— WHAT YOU SHOULD DO —
Filter the entries for lines with the word "switch".

— RECORDS PROVIDED —
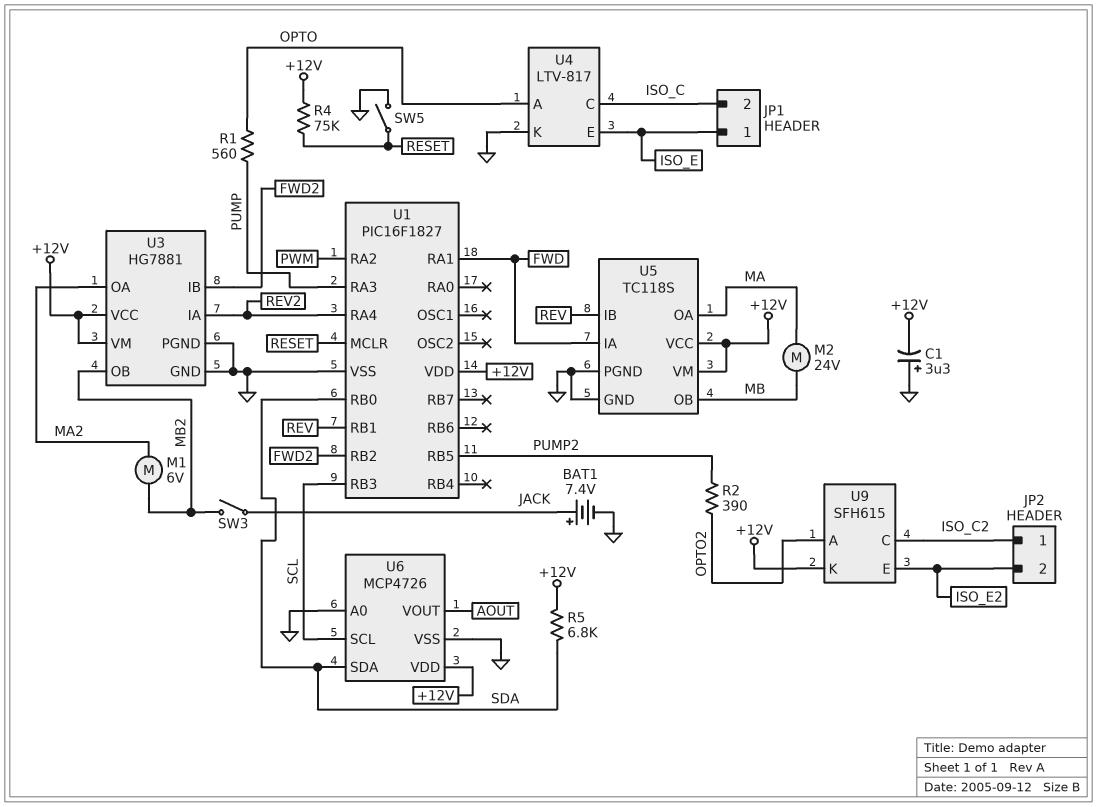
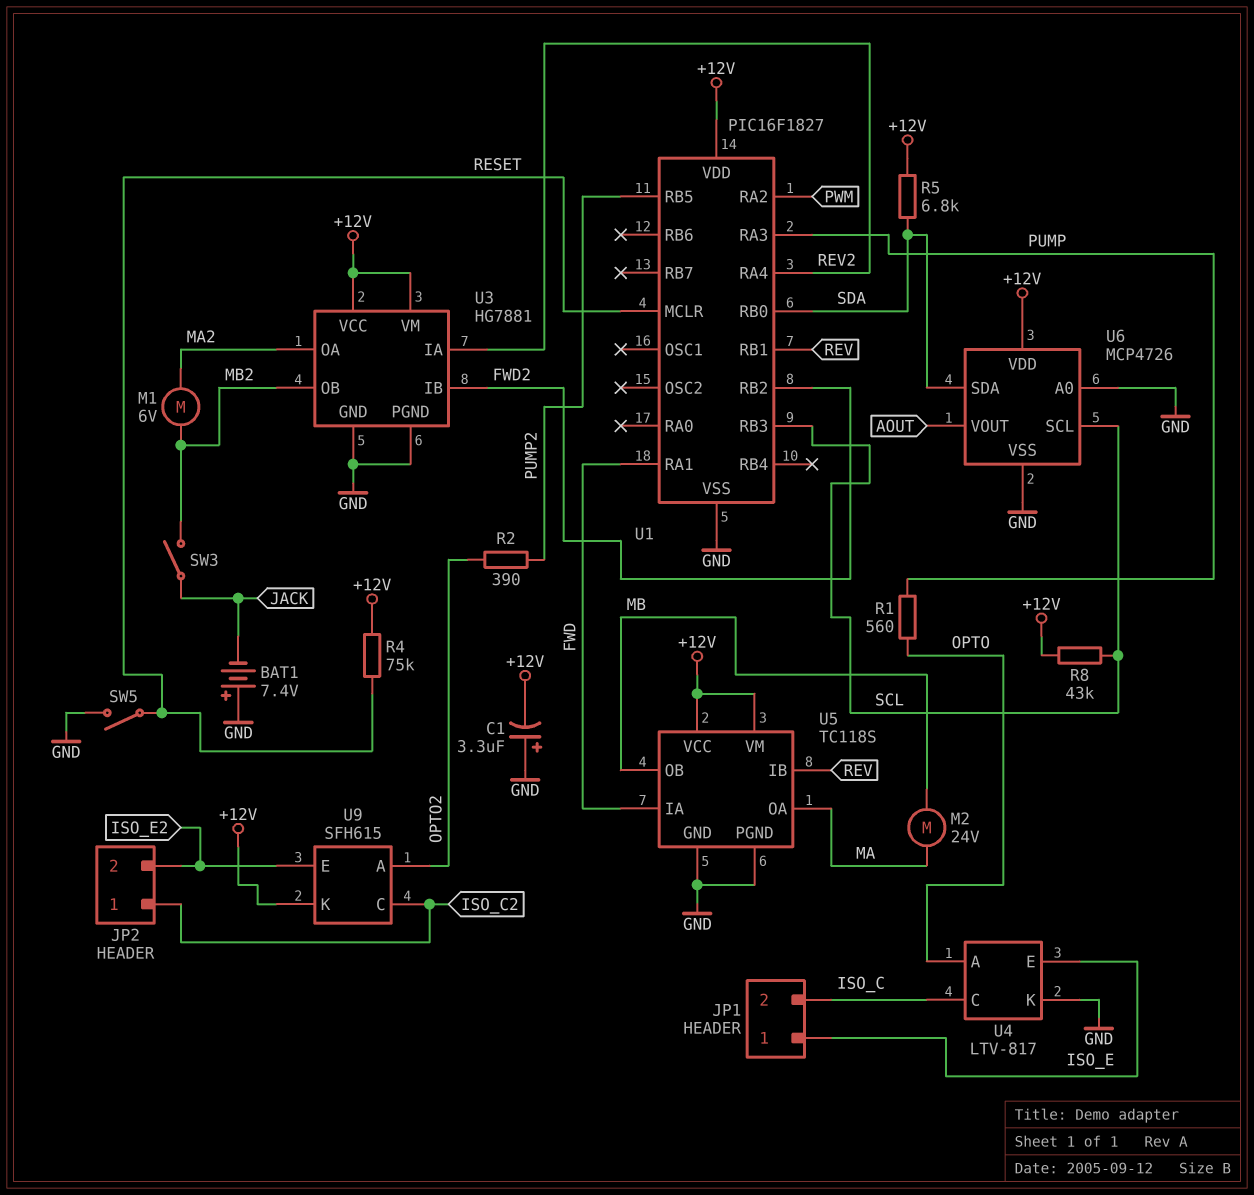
BAT1: 7.4V (plus JACK, minus GND) -> 7.4V (plus GND, minus JACK)
R8: none -> 43k (+12V, SCL)

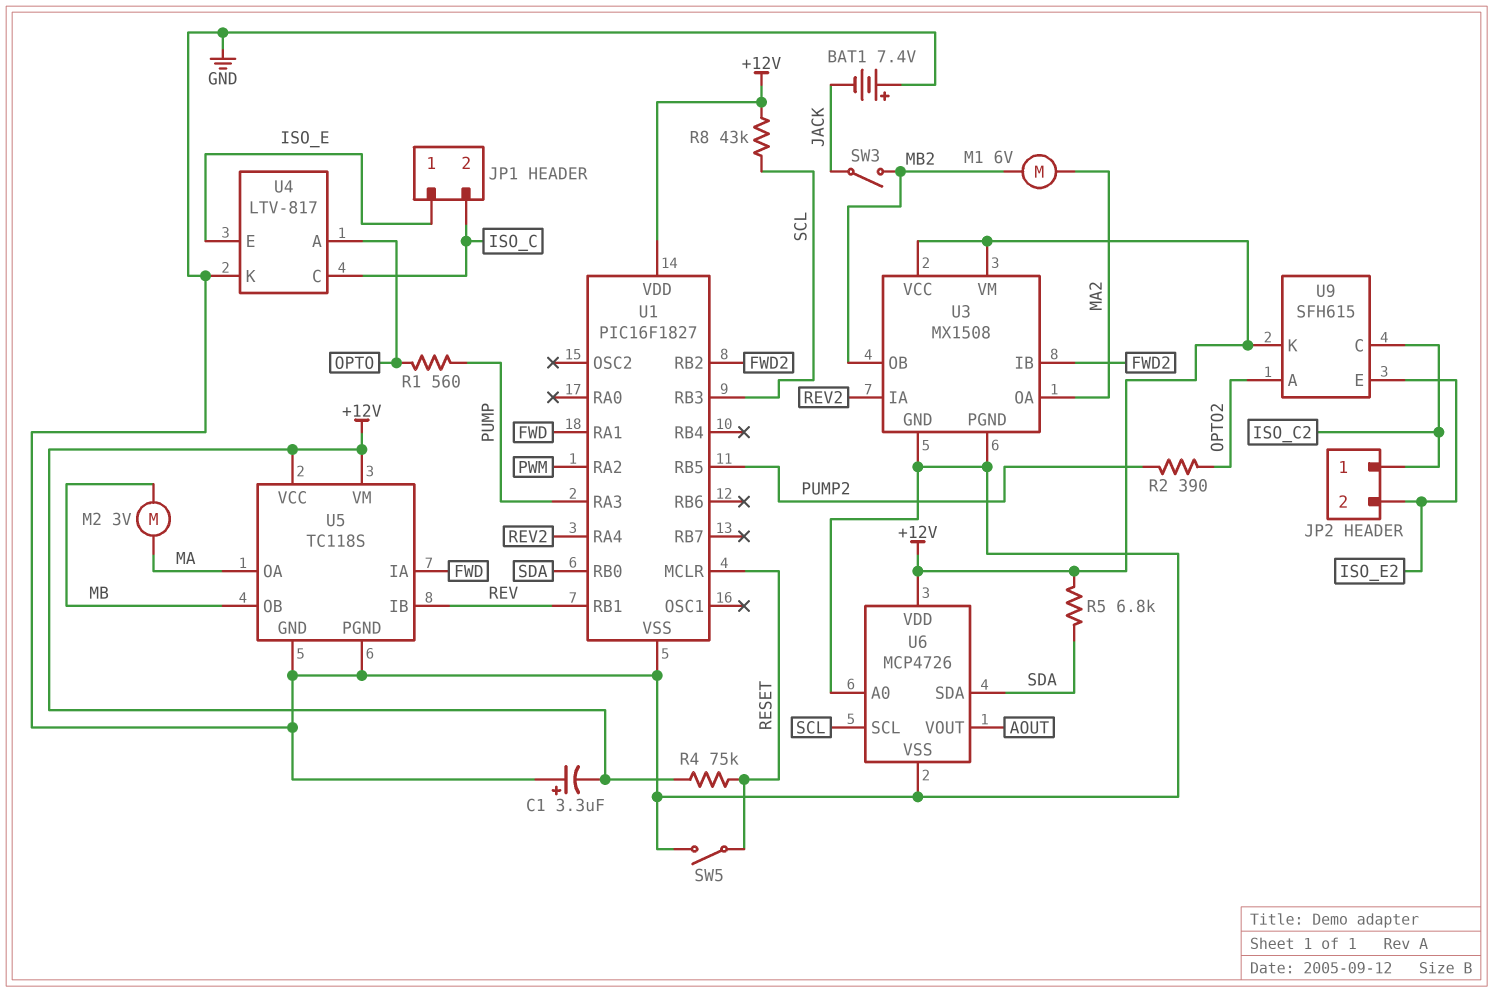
M2: motor 24V (MA, MB) -> motor 3V (MA, MB)
U3: HG7881 -> MX1508

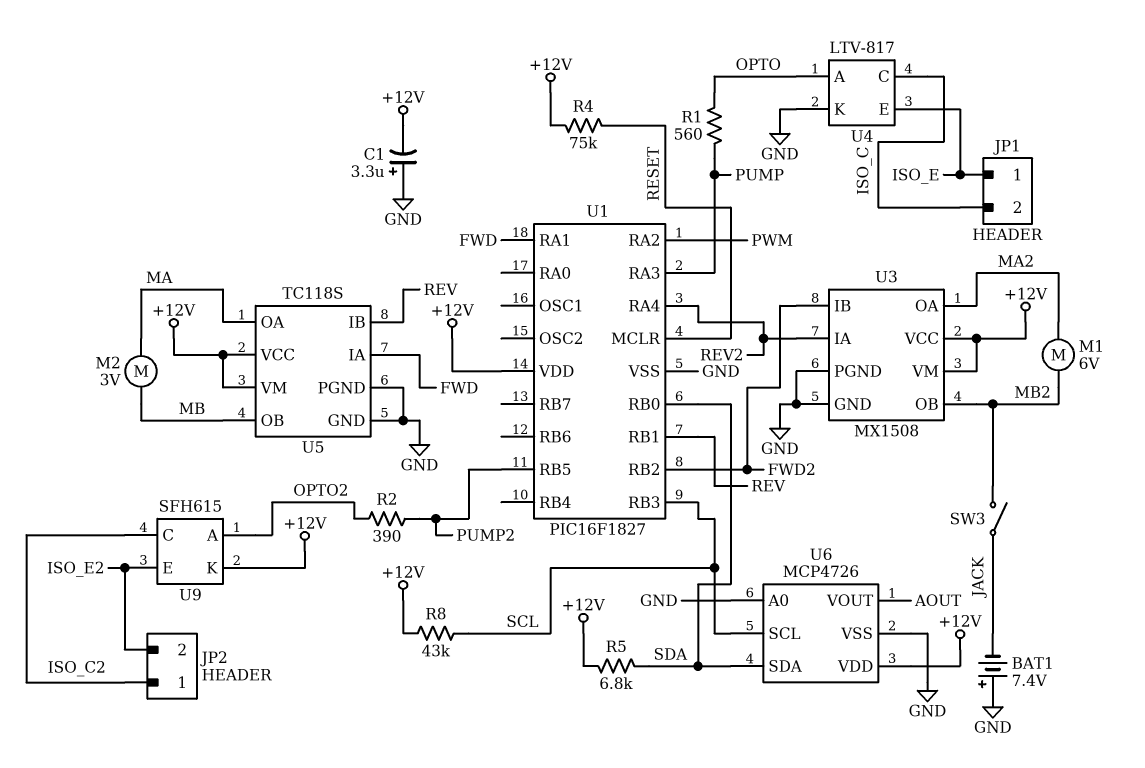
SW5: switch (GND, RESET) -> none

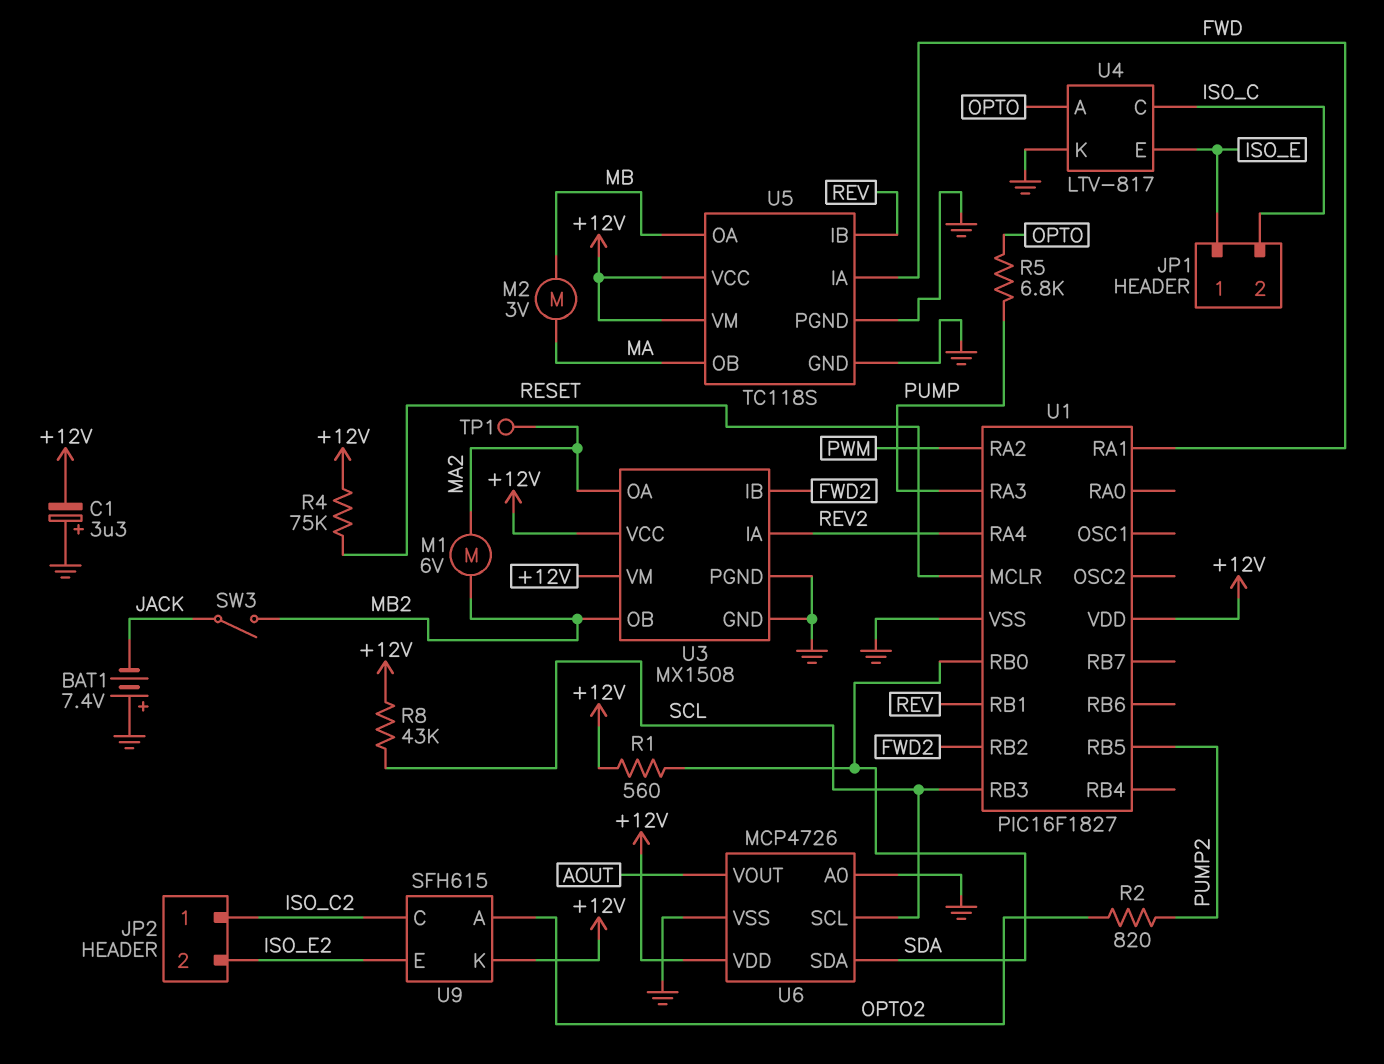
R1: 560 (OPTO, PUMP) -> 560 (+12V, SDA)
R2: 390 (OPTO2, PUMP2) -> 820 (OPTO2, PUMP2)
R5: 6.8k (+12V, SDA) -> 6.8k (OPTO, PUMP)
TP1: none -> test point (MA2)
U5 pin OA: MA -> MB
U5 pin OB: MB -> MA

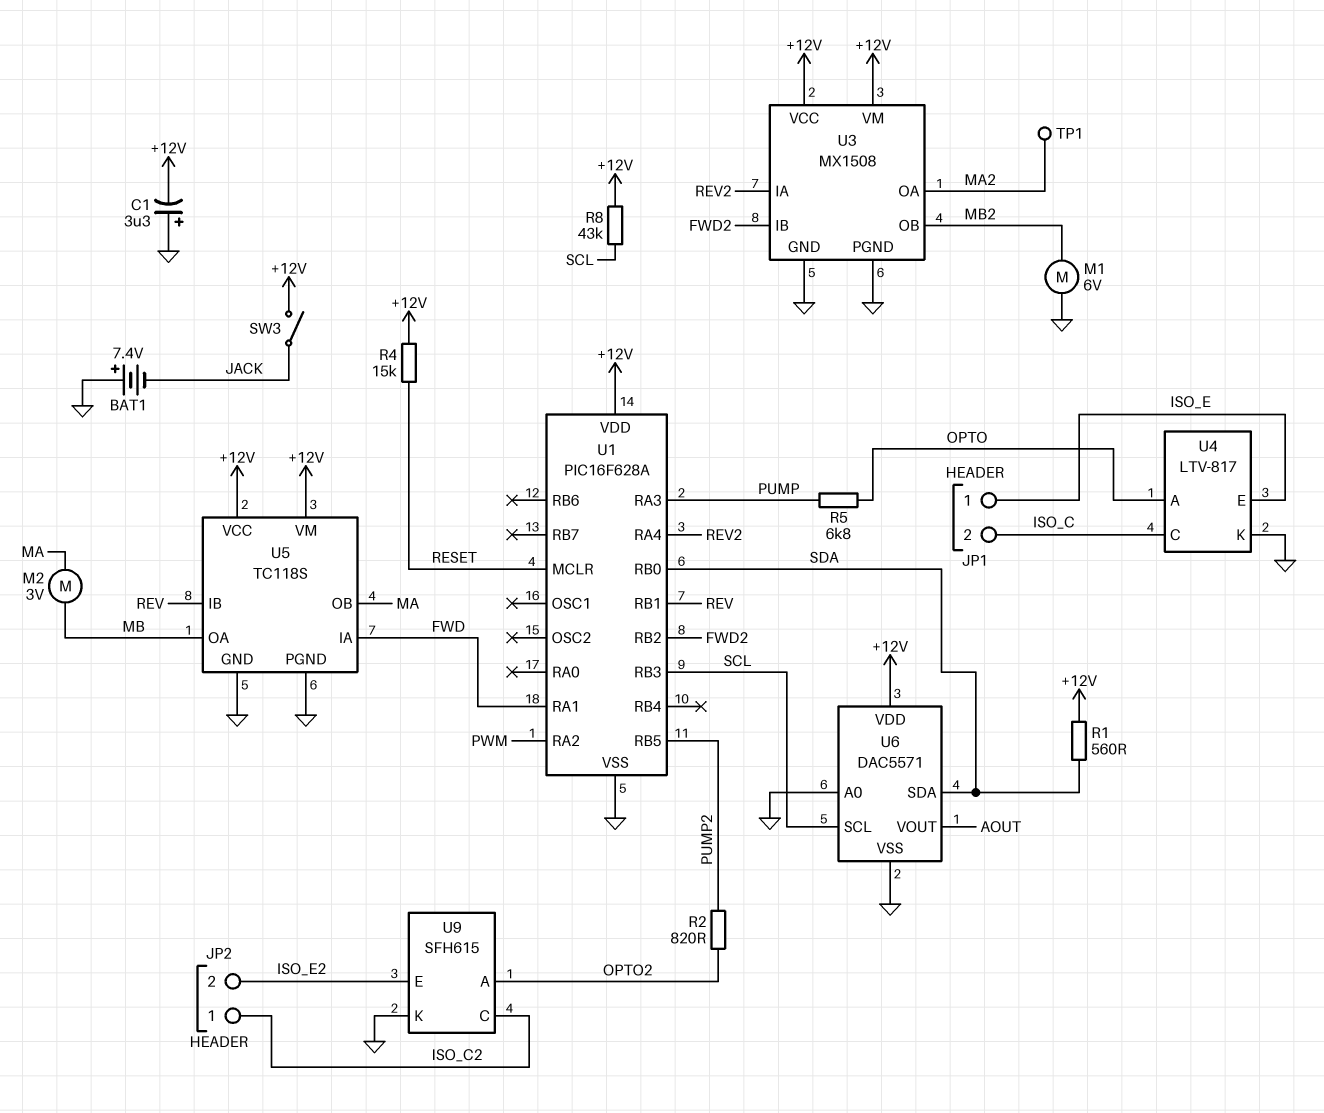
M1: motor 6V (MA2, MB2) -> motor 6V (GND, MB2)
R4: 75k (+12V, RESET) -> 15k (+12V, RESET)
SW3: switch (JACK, MB2) -> switch (+12V, JACK)
U1: PIC16F1827 -> PIC16F628A
U6: MCP4726 -> DAC5571
U9 pin K: +12V -> GND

— PROBLEM SOLUTION —
SW5: switch (GND, RESET) -> none
SW3: switch (JACK, MB2) -> switch (+12V, JACK)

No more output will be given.